== Material shown

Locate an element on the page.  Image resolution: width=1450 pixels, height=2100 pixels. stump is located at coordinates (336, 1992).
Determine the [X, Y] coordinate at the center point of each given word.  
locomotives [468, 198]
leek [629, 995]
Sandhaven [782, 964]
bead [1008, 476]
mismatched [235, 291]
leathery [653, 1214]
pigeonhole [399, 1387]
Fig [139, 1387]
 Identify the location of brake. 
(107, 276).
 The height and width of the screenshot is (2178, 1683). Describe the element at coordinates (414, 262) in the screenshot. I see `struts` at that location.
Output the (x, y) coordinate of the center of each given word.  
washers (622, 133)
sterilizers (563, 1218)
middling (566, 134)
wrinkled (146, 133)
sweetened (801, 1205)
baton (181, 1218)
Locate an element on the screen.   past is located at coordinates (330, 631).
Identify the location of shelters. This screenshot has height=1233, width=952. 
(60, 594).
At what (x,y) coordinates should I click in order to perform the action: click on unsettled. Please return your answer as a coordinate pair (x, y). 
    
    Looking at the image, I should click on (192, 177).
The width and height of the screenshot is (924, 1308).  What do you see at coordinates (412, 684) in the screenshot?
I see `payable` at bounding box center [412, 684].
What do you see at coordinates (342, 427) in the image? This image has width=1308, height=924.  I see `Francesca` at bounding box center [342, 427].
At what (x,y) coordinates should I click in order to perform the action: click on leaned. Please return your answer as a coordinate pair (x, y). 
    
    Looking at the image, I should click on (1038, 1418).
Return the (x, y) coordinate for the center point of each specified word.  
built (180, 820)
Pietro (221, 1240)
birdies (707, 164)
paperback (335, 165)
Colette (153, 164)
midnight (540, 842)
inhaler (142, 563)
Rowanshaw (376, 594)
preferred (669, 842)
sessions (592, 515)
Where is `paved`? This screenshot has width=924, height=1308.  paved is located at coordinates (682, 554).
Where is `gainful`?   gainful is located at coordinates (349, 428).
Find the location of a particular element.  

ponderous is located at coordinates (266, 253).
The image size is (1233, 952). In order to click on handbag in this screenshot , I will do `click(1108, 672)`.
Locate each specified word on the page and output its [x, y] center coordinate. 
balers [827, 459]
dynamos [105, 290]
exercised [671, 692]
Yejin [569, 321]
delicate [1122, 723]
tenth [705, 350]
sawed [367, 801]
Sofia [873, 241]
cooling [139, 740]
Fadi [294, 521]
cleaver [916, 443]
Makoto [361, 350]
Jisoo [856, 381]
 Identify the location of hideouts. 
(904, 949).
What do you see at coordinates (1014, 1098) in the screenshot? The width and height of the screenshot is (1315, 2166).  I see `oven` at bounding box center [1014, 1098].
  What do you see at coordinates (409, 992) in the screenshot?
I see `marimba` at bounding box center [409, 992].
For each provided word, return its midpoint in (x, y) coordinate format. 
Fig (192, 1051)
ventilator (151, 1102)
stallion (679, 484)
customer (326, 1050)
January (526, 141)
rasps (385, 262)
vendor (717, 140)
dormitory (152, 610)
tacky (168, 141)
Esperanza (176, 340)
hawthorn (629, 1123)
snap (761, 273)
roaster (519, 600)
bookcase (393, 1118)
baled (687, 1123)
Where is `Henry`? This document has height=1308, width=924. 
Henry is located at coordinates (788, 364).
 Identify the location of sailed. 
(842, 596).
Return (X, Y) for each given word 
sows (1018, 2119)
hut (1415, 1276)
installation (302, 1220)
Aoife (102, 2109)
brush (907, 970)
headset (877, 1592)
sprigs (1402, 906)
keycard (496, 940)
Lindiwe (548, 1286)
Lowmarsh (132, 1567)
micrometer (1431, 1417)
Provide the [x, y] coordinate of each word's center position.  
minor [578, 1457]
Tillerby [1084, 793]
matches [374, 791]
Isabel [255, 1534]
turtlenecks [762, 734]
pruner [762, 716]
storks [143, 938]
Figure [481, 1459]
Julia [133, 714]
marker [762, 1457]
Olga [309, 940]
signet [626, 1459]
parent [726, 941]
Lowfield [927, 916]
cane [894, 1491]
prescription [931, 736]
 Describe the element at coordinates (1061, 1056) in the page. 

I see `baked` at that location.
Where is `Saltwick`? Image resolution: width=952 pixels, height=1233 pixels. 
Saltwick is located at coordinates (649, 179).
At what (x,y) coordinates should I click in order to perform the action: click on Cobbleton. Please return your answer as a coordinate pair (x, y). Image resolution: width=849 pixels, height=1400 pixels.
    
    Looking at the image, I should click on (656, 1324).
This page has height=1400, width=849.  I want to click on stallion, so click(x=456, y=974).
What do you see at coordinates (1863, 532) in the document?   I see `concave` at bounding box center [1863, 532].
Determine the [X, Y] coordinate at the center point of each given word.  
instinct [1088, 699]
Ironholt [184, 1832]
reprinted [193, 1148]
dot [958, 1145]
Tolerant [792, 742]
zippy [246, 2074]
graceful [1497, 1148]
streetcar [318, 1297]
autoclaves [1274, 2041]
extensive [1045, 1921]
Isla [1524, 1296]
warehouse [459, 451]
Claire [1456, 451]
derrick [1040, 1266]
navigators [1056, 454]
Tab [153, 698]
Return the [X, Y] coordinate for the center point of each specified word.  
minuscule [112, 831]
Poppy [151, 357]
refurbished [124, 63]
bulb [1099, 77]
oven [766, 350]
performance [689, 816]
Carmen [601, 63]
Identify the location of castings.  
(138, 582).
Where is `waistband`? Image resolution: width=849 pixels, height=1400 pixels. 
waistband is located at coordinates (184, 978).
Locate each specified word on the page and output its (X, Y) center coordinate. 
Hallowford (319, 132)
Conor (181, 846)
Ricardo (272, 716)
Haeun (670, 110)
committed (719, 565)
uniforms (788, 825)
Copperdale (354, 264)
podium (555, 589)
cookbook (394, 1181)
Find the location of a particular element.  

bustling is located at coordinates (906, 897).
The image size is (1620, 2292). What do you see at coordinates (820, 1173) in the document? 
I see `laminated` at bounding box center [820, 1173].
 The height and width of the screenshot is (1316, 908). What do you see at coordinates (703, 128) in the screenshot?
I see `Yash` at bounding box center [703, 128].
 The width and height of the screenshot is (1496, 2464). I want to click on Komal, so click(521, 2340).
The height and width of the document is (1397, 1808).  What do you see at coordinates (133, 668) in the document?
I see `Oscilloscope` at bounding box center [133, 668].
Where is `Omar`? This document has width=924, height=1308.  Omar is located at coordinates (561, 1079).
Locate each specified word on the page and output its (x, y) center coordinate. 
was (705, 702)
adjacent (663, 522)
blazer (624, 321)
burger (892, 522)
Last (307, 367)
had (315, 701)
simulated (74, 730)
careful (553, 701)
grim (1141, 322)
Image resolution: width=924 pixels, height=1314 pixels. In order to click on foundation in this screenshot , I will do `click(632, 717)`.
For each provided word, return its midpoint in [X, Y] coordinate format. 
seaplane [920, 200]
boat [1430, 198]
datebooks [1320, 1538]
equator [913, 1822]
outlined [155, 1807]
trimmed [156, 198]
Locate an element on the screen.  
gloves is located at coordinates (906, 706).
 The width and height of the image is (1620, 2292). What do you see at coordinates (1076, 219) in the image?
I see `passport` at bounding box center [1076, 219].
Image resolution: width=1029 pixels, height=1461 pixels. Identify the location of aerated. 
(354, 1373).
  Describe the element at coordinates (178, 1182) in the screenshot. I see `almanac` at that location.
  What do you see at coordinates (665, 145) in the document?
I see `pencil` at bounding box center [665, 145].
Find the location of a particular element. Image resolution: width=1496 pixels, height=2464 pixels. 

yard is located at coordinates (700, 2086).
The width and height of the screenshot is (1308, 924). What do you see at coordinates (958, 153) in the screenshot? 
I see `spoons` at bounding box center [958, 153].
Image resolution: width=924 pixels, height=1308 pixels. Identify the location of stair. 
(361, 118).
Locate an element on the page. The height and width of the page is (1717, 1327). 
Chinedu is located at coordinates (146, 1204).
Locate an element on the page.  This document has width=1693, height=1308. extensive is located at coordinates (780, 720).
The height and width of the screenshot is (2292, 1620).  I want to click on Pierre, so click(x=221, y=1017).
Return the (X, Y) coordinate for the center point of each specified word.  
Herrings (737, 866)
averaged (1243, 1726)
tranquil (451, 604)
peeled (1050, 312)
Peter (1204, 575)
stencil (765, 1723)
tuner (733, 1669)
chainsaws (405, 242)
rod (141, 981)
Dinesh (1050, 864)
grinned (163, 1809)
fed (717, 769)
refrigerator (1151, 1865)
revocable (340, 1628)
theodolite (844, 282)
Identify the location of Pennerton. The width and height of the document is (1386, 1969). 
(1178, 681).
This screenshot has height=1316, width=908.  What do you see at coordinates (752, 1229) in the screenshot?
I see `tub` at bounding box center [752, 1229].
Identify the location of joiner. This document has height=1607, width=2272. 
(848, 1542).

====

Reproduce verbatim the stretch of the material above from the line that contains "Copperdale (354, 264)" through the line that contains "bustling is located".

[Result for this exercise]
Copperdale (354, 264)
podium (555, 589)
cookbook (394, 1181)
Find the location of a particular element.  

bustling is located at coordinates (906, 897).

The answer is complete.